Request = Begin at the line containing "yellow capsule [299,127,363,153]" and reproduce every line through the end of the entries below. Nothing else should appear.

Given data =
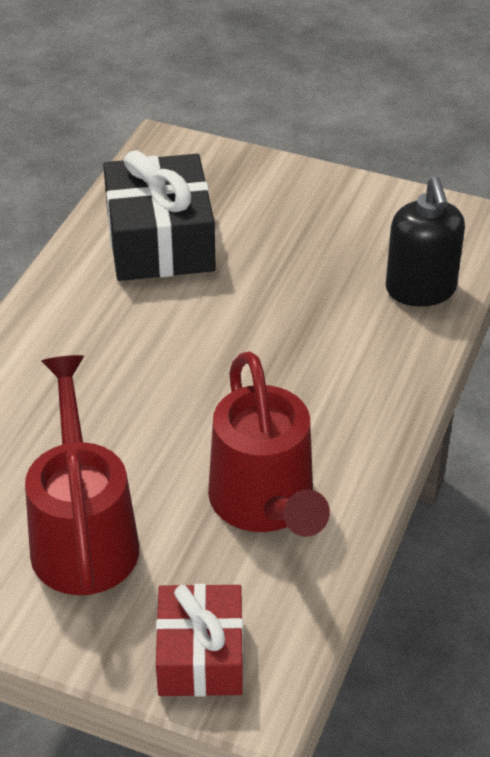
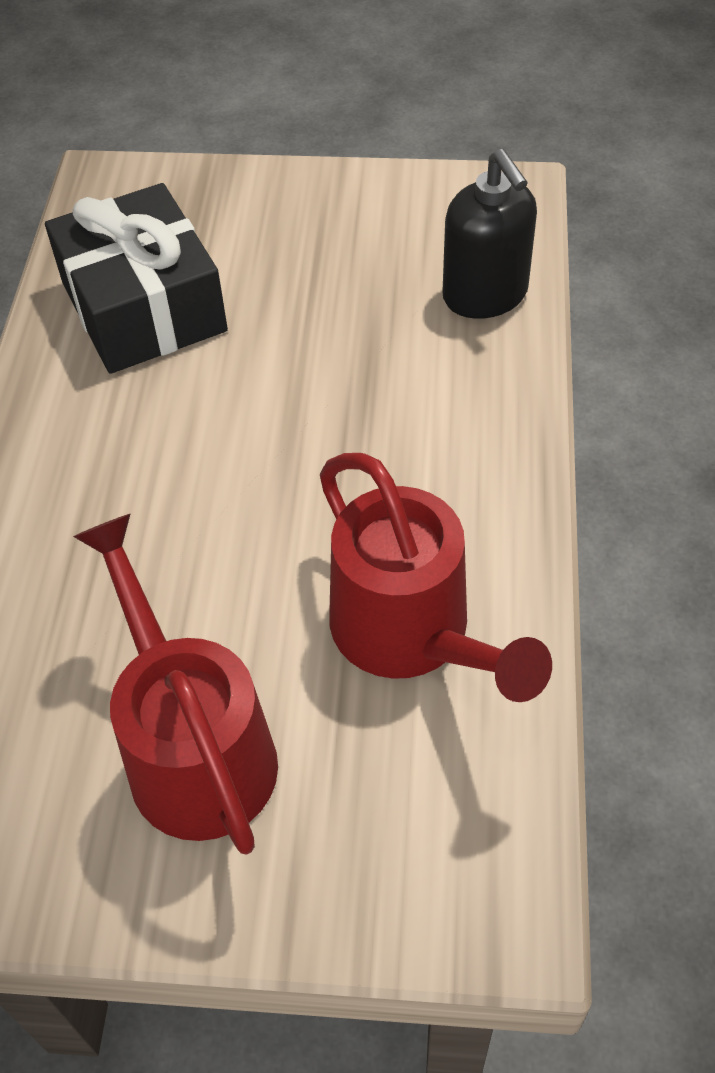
camera: 15 degrees left, 10 degrees up
red gift [156,584,243,697] -> none

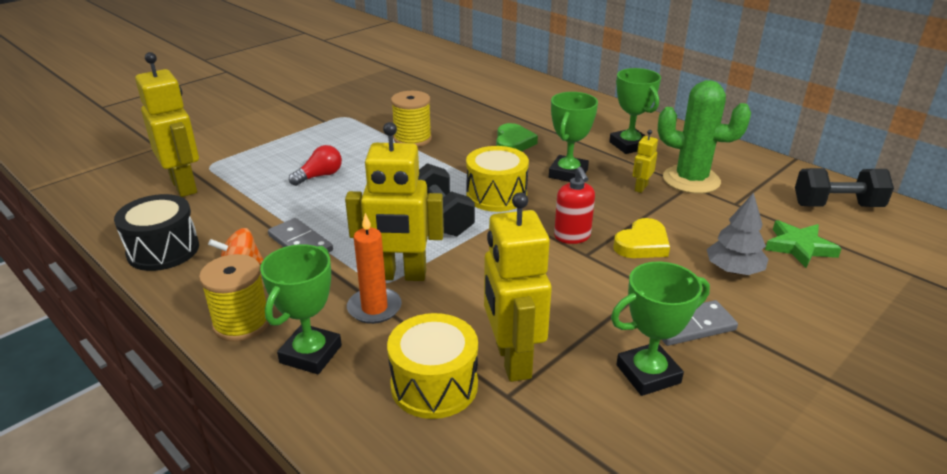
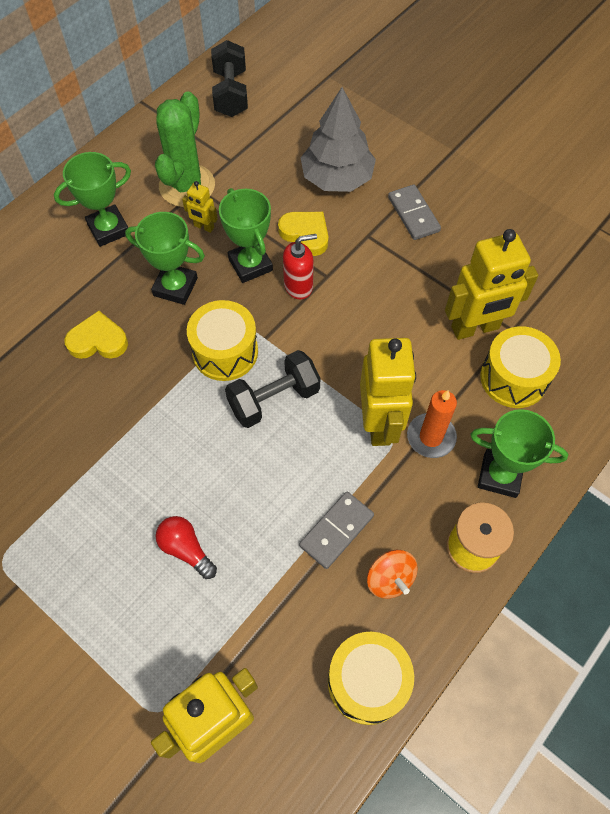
camera: 95 degrees left, 30 degrees up
black drum [114,194,199,271] -> yellow drum [328,632,414,725]
yellow spool [391,91,432,147] -> none
green heart [496,123,538,151] -> yellow heart [64,311,128,359]
green trophy [611,262,710,396] -> green trophy moved to [219,188,273,283]
grey tree [707,192,769,275] -> grey tree [300,87,376,192], size x1.53
green star [765,220,842,268] -> none

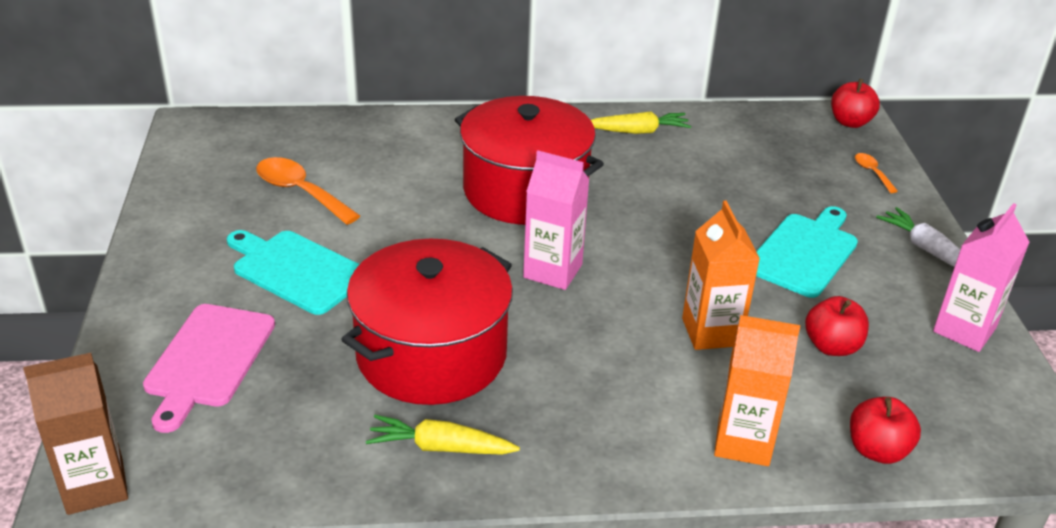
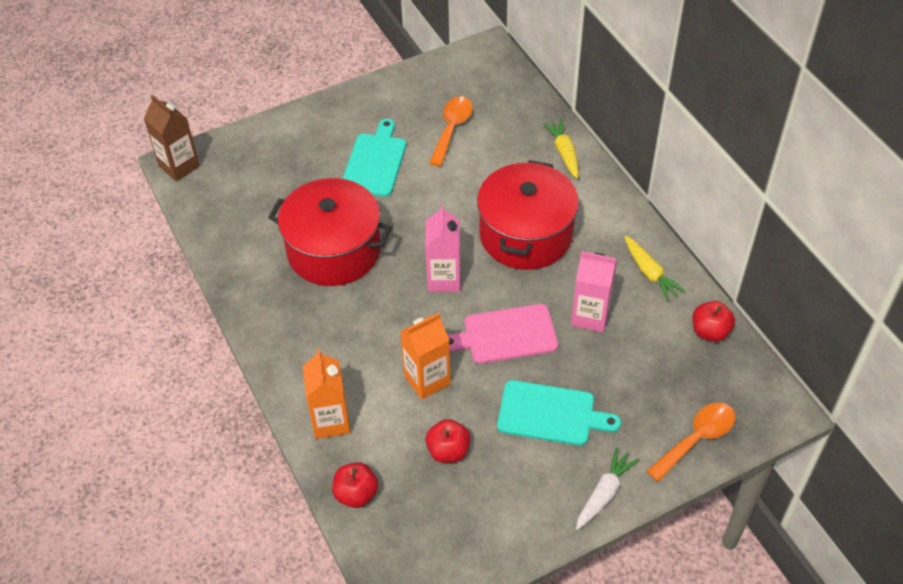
camera: 70 degrees right, 15 degrees up
pink cutting board [143,304,275,433] -> pink cutting board moved to [447,304,558,364]
yellow carrot [366,415,520,455] -> yellow carrot moved to [542,119,579,179]
red apple [831,79,880,128] -> red apple moved to [692,301,735,342]
orange spoon [855,153,898,193] -> orange spoon [647,403,735,482], size x1.94
pink carton [933,203,1030,352] -> pink carton moved to [571,251,617,332]

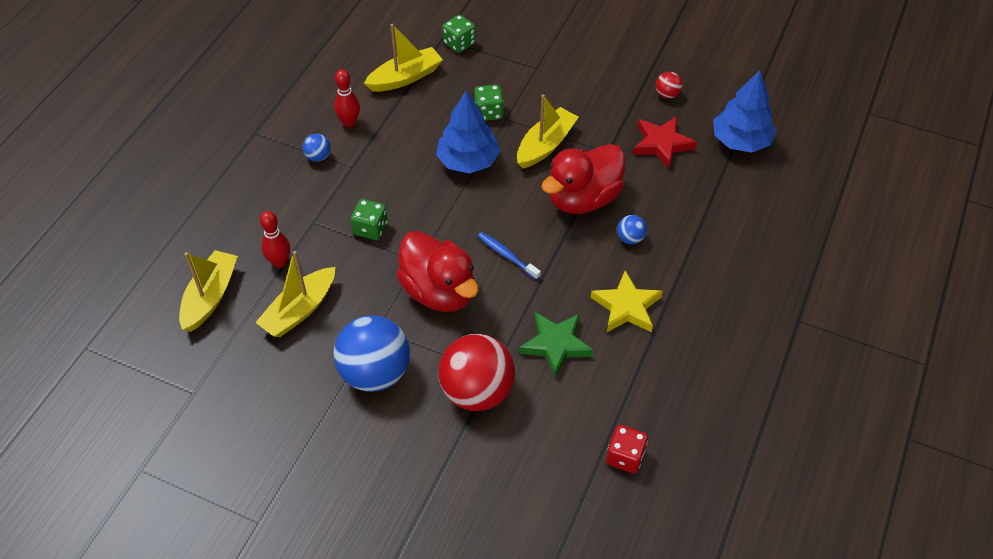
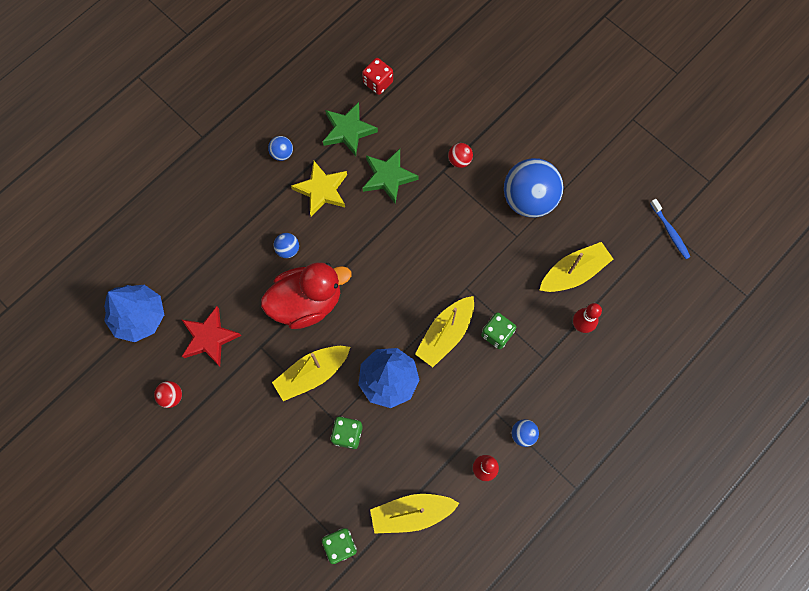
camera: 160 degrees left, 20 degrees up
yellow boat [179,250,238,332] -> yellow boat moved to [415,296,474,367]
red duck [396,231,479,312] -> none
red ball [438,334,515,411] -> red ball [448,143,473,168], size x0.43
blue toothbrush [478,232,541,280] -> blue toothbrush moved to [650,199,690,259]
none -> blue ball [268,136,293,161]
none -> green star [323,102,378,156]

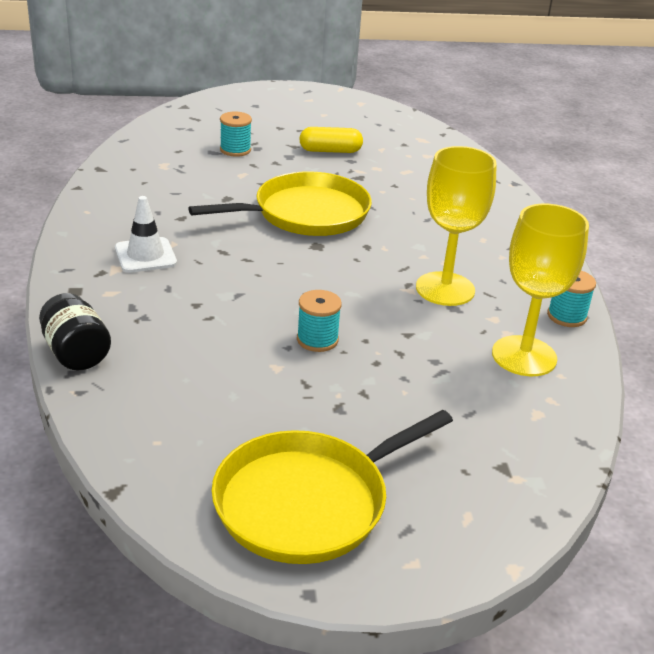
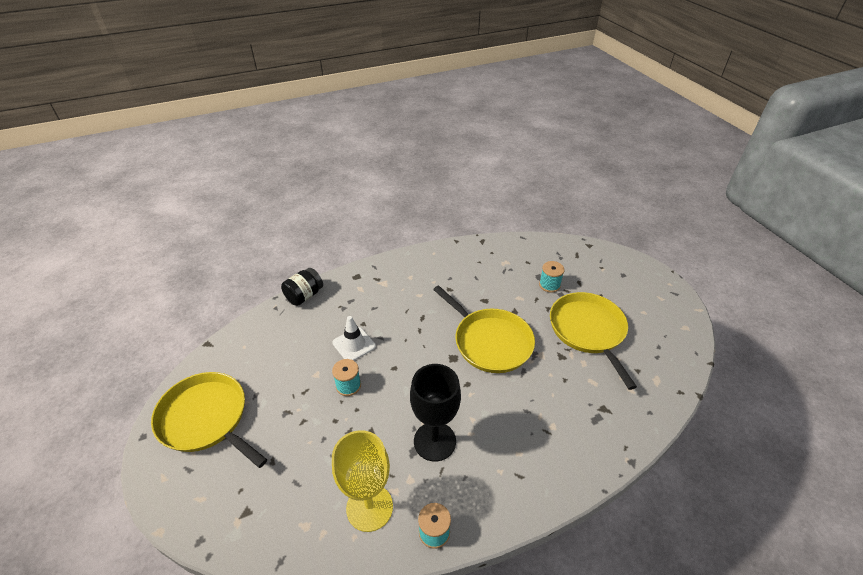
camera: 75 degrees right, 10 degrees up
white traffic cone [115,196,177,273] -> white traffic cone moved to [332,316,376,361]
yellow capsule [299,127,363,153] -> yellow pan [550,292,637,390]
yellow goblet [416,146,497,306] -> black goblet [410,364,461,462]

Result of the task =
yellow capsule [299,127,363,153] -> yellow pan [550,292,637,390]
yellow goblet [416,146,497,306] -> black goblet [410,364,461,462]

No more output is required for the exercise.